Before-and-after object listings
- Opening Delimiter -

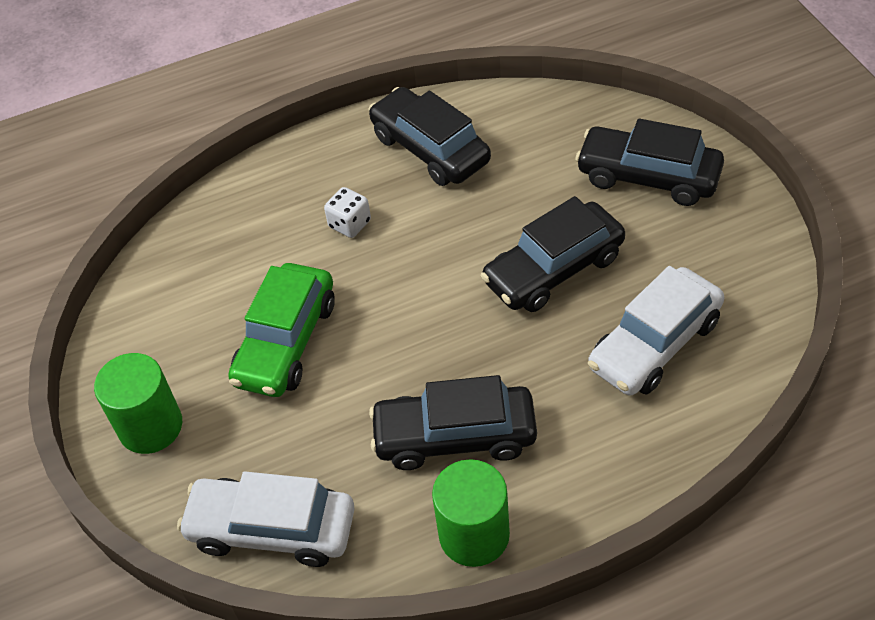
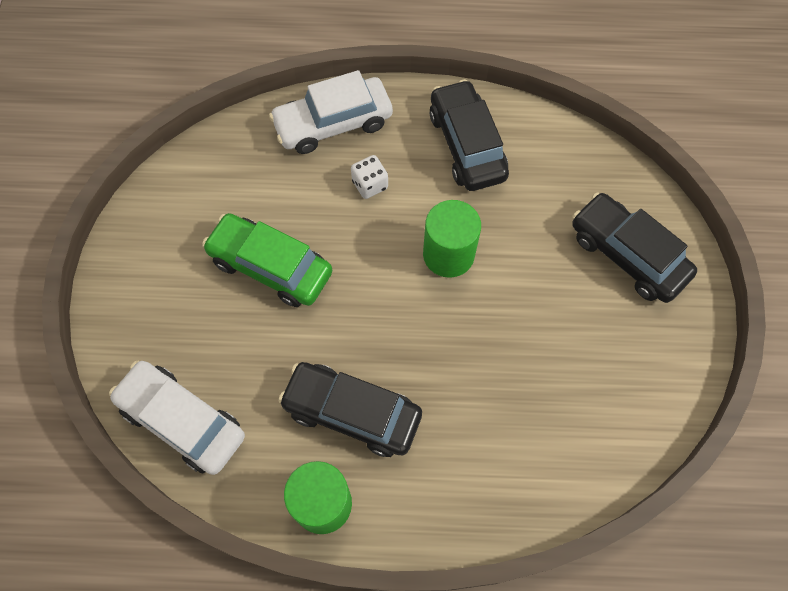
camera: 20 degrees right, 15 degrees up
green cylinder [94,353,182,454] -> green cylinder moved to [423,200,481,278]
green car [228,263,335,397] -> green car turned 75 degrees clockwise [202,213,333,307]
black car [481,196,625,312] -> none
white car [588,266,724,395] -> white car moved to [269,70,393,154]

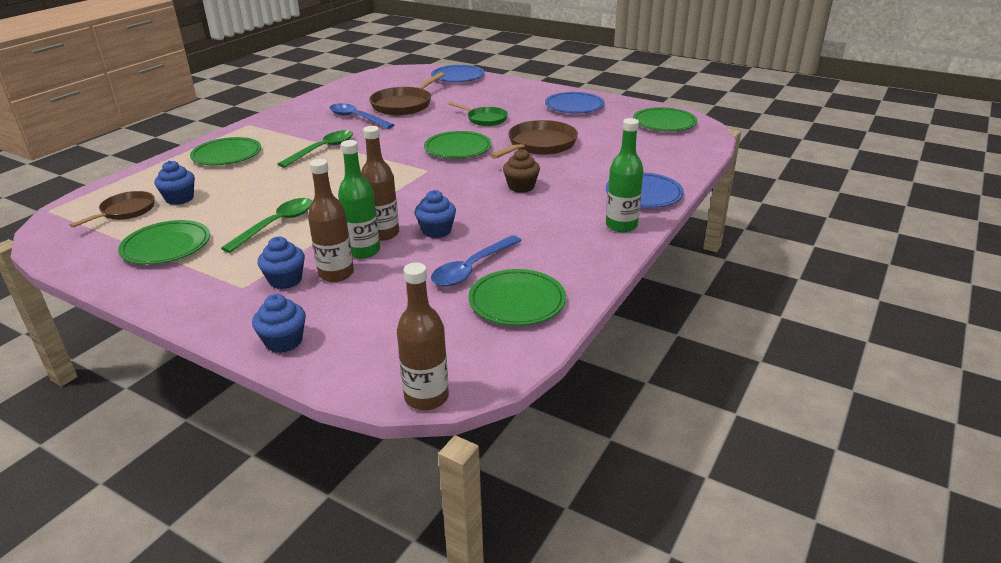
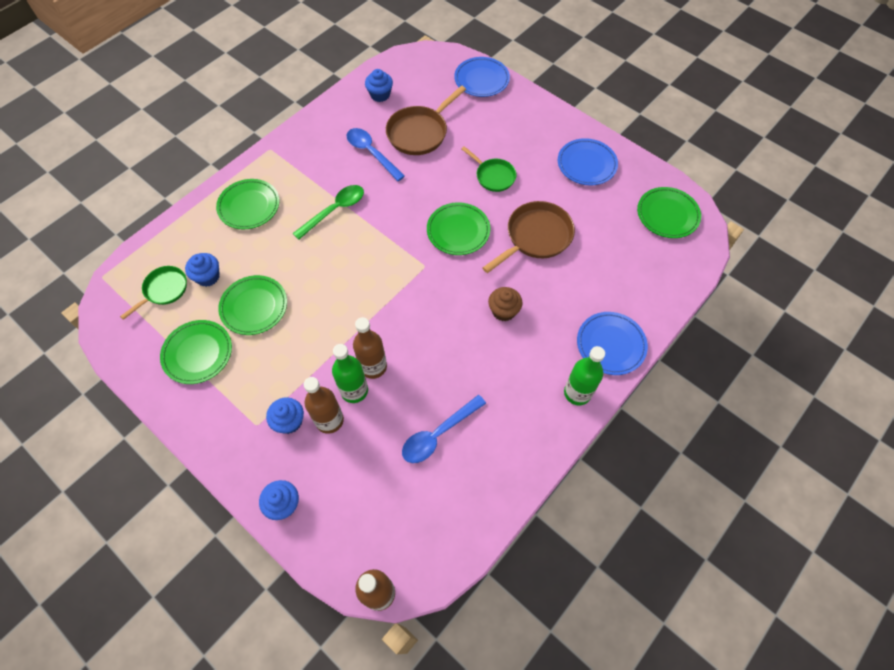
camera: 10 degrees right, 30 degrees up
brown pan [70,191,155,228] -> green pan [120,266,187,320]
green spoon [221,198,312,253] -> none
blue cupcake [415,190,456,238] -> blue cupcake moved to [365,69,393,102]
green plate [469,269,566,326] -> green plate moved to [218,275,287,335]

- Closing Delimiter -

- Problem:
Lines from the one containing "brown pan [70,191,155,228]" through the final line of the entries above are to be output exactly; omit all others.

- Response to the task:
brown pan [70,191,155,228] -> green pan [120,266,187,320]
green spoon [221,198,312,253] -> none
blue cupcake [415,190,456,238] -> blue cupcake moved to [365,69,393,102]
green plate [469,269,566,326] -> green plate moved to [218,275,287,335]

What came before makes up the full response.